TASK GOAL. Each record below should be printed exactly as it was written.
┌─ AVAILABLE DATA
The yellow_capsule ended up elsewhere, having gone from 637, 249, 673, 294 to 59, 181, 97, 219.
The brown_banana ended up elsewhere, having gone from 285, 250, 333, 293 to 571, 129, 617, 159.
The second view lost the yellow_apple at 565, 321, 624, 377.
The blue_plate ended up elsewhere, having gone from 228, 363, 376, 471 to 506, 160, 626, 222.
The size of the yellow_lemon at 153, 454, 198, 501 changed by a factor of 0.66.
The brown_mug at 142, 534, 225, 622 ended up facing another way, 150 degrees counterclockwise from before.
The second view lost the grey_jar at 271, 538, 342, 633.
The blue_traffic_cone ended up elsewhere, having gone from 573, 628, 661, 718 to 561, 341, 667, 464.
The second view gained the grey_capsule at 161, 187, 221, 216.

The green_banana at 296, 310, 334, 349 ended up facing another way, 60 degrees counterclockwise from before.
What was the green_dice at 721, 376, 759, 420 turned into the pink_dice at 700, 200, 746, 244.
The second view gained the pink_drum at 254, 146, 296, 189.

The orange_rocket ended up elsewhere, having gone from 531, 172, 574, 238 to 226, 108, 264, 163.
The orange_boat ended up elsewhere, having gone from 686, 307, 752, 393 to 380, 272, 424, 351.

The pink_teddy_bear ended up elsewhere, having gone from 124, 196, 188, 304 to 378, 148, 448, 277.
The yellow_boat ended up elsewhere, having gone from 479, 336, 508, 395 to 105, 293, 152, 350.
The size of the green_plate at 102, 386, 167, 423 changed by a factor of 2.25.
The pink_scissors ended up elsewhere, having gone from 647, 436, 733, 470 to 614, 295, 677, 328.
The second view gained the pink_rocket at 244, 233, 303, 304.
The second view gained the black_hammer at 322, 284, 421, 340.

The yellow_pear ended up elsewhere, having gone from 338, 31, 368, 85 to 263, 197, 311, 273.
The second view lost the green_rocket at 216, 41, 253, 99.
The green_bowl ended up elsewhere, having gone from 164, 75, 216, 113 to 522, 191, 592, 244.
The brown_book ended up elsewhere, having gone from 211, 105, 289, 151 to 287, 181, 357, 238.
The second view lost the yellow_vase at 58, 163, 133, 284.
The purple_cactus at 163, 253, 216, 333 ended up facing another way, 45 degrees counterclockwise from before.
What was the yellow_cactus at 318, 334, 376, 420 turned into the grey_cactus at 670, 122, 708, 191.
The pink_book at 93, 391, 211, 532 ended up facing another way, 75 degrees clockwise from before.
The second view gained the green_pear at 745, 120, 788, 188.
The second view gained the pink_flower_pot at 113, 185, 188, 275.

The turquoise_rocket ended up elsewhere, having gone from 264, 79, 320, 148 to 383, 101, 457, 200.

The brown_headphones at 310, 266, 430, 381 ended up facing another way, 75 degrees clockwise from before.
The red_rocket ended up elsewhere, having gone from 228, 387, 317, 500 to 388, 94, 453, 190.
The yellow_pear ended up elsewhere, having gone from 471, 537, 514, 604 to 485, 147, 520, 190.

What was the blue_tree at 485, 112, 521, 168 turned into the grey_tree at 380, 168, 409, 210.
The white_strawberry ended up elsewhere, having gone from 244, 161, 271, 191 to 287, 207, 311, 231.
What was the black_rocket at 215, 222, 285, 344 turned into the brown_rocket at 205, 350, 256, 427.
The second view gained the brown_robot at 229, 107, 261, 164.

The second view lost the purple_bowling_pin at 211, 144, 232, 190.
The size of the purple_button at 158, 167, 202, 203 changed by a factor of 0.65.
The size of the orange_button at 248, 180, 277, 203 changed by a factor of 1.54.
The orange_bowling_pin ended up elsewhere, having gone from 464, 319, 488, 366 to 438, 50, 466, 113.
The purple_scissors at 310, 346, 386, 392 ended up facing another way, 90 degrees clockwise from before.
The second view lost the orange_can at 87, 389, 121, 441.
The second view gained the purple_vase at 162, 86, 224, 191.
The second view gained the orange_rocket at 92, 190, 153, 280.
└─
YOUR RESPONSE.
The yellow_capsule ended up elsewhere, having gone from 637, 249, 673, 294 to 59, 181, 97, 219.
The brown_banana ended up elsewhere, having gone from 285, 250, 333, 293 to 571, 129, 617, 159.
The second view lost the yellow_apple at 565, 321, 624, 377.
The blue_plate ended up elsewhere, having gone from 228, 363, 376, 471 to 506, 160, 626, 222.
The size of the yellow_lemon at 153, 454, 198, 501 changed by a factor of 0.66.
The brown_mug at 142, 534, 225, 622 ended up facing another way, 150 degrees counterclockwise from before.
The second view lost the grey_jar at 271, 538, 342, 633.
The blue_traffic_cone ended up elsewhere, having gone from 573, 628, 661, 718 to 561, 341, 667, 464.
The second view gained the grey_capsule at 161, 187, 221, 216.

The green_banana at 296, 310, 334, 349 ended up facing another way, 60 degrees counterclockwise from before.
What was the green_dice at 721, 376, 759, 420 turned into the pink_dice at 700, 200, 746, 244.
The second view gained the pink_drum at 254, 146, 296, 189.

The orange_rocket ended up elsewhere, having gone from 531, 172, 574, 238 to 226, 108, 264, 163.
The orange_boat ended up elsewhere, having gone from 686, 307, 752, 393 to 380, 272, 424, 351.

The pink_teddy_bear ended up elsewhere, having gone from 124, 196, 188, 304 to 378, 148, 448, 277.
The yellow_boat ended up elsewhere, having gone from 479, 336, 508, 395 to 105, 293, 152, 350.
The size of the green_plate at 102, 386, 167, 423 changed by a factor of 2.25.
The pink_scissors ended up elsewhere, having gone from 647, 436, 733, 470 to 614, 295, 677, 328.
The second view gained the pink_rocket at 244, 233, 303, 304.
The second view gained the black_hammer at 322, 284, 421, 340.

The yellow_pear ended up elsewhere, having gone from 338, 31, 368, 85 to 263, 197, 311, 273.
The second view lost the green_rocket at 216, 41, 253, 99.
The green_bowl ended up elsewhere, having gone from 164, 75, 216, 113 to 522, 191, 592, 244.
The brown_book ended up elsewhere, having gone from 211, 105, 289, 151 to 287, 181, 357, 238.
The second view lost the yellow_vase at 58, 163, 133, 284.
The purple_cactus at 163, 253, 216, 333 ended up facing another way, 45 degrees counterclockwise from before.
What was the yellow_cactus at 318, 334, 376, 420 turned into the grey_cactus at 670, 122, 708, 191.
The pink_book at 93, 391, 211, 532 ended up facing another way, 75 degrees clockwise from before.
The second view gained the green_pear at 745, 120, 788, 188.
The second view gained the pink_flower_pot at 113, 185, 188, 275.

The turquoise_rocket ended up elsewhere, having gone from 264, 79, 320, 148 to 383, 101, 457, 200.

The brown_headphones at 310, 266, 430, 381 ended up facing another way, 75 degrees clockwise from before.
The red_rocket ended up elsewhere, having gone from 228, 387, 317, 500 to 388, 94, 453, 190.
The yellow_pear ended up elsewhere, having gone from 471, 537, 514, 604 to 485, 147, 520, 190.

What was the blue_tree at 485, 112, 521, 168 turned into the grey_tree at 380, 168, 409, 210.
The white_strawberry ended up elsewhere, having gone from 244, 161, 271, 191 to 287, 207, 311, 231.
What was the black_rocket at 215, 222, 285, 344 turned into the brown_rocket at 205, 350, 256, 427.
The second view gained the brown_robot at 229, 107, 261, 164.

The second view lost the purple_bowling_pin at 211, 144, 232, 190.
The size of the purple_button at 158, 167, 202, 203 changed by a factor of 0.65.
The size of the orange_button at 248, 180, 277, 203 changed by a factor of 1.54.
The orange_bowling_pin ended up elsewhere, having gone from 464, 319, 488, 366 to 438, 50, 466, 113.
The purple_scissors at 310, 346, 386, 392 ended up facing another way, 90 degrees clockwise from before.
The second view lost the orange_can at 87, 389, 121, 441.
The second view gained the purple_vase at 162, 86, 224, 191.
The second view gained the orange_rocket at 92, 190, 153, 280.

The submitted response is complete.